### Data extract
○ ○ ○ ○

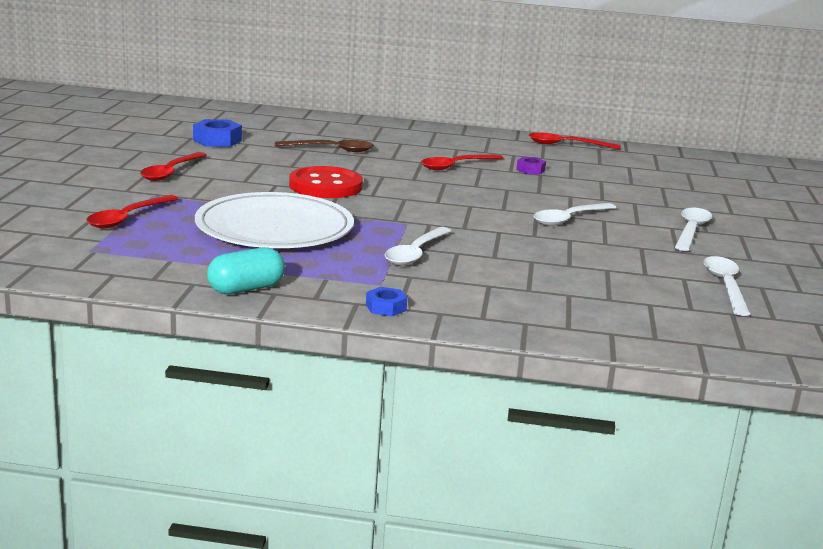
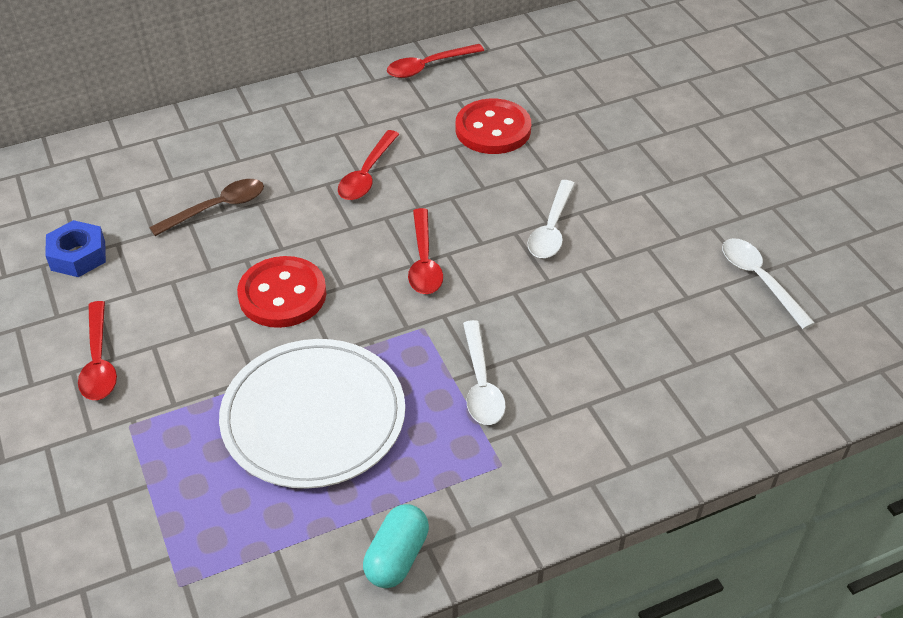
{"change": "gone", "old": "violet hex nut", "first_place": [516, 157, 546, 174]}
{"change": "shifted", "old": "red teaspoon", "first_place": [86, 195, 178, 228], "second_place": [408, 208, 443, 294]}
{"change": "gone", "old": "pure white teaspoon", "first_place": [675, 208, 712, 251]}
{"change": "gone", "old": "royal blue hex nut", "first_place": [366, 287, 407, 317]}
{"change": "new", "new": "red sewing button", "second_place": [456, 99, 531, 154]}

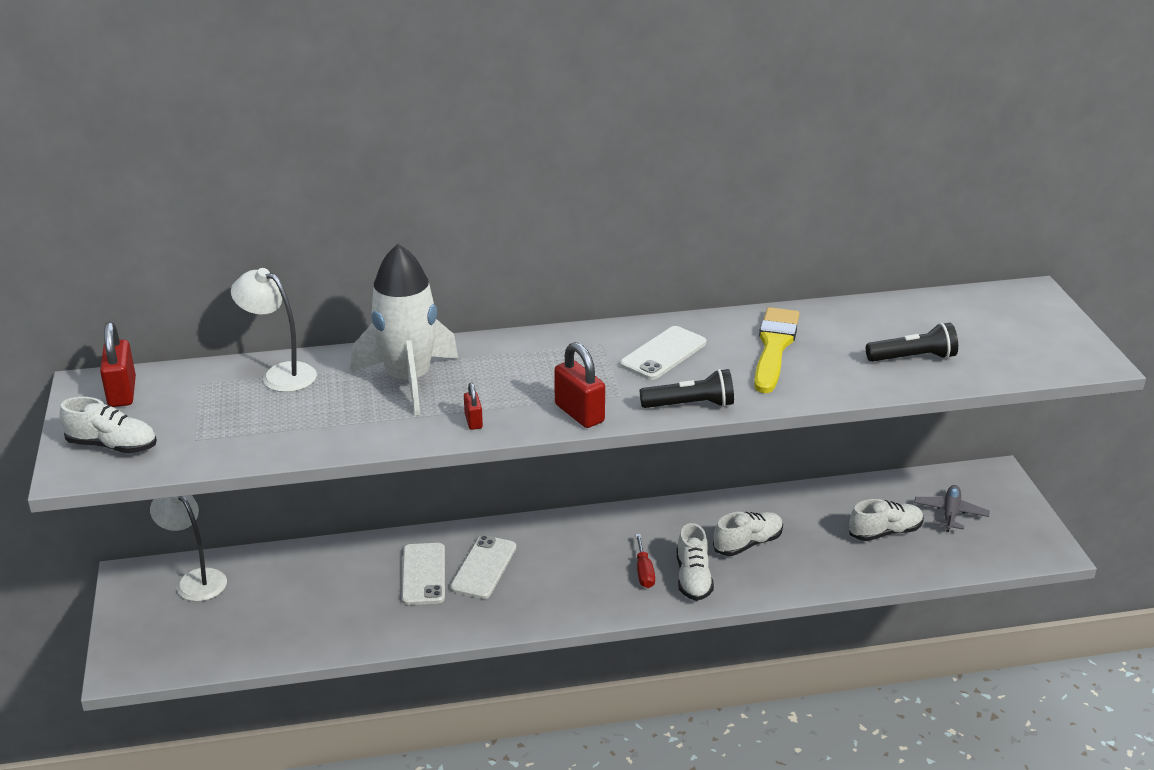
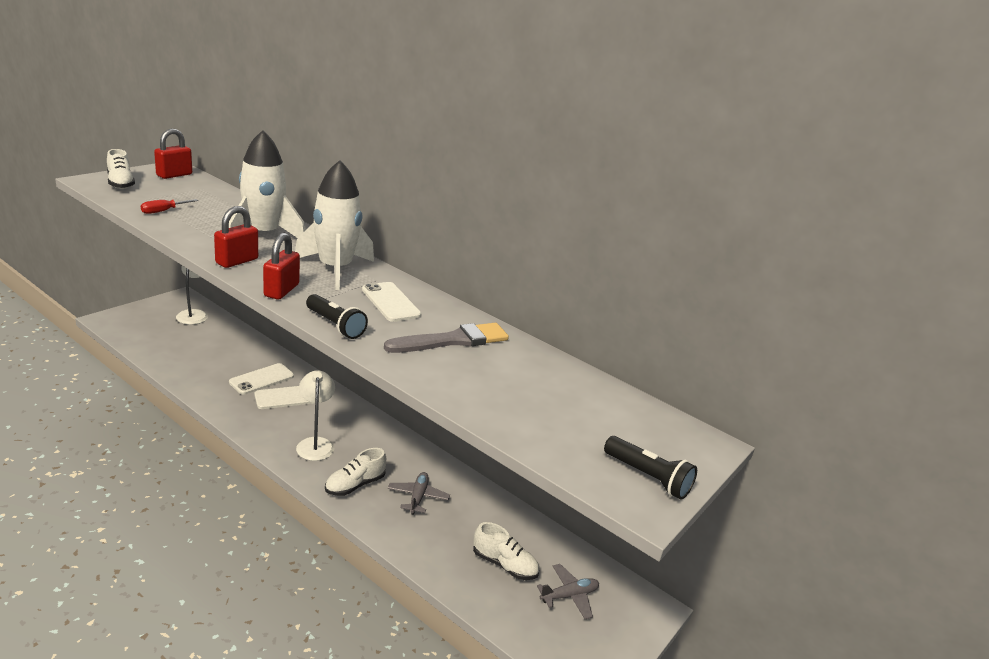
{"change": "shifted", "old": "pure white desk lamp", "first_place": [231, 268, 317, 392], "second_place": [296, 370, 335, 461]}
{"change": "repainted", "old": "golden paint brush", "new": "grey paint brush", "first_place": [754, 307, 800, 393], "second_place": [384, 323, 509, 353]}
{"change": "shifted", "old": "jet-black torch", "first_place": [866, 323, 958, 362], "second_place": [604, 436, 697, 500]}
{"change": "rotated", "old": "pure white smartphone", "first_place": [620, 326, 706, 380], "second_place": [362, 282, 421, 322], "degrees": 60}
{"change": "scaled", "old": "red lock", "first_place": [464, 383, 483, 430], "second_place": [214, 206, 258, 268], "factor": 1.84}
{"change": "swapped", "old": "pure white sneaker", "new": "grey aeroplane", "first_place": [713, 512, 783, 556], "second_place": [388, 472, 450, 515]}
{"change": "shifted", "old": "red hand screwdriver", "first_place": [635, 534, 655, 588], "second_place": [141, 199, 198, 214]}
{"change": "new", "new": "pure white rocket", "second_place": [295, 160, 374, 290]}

○ ○ ○ ○

### Your objective
Among the entries above, determine how many lines contain "gone", then output only that number.

### Response to this exercise
3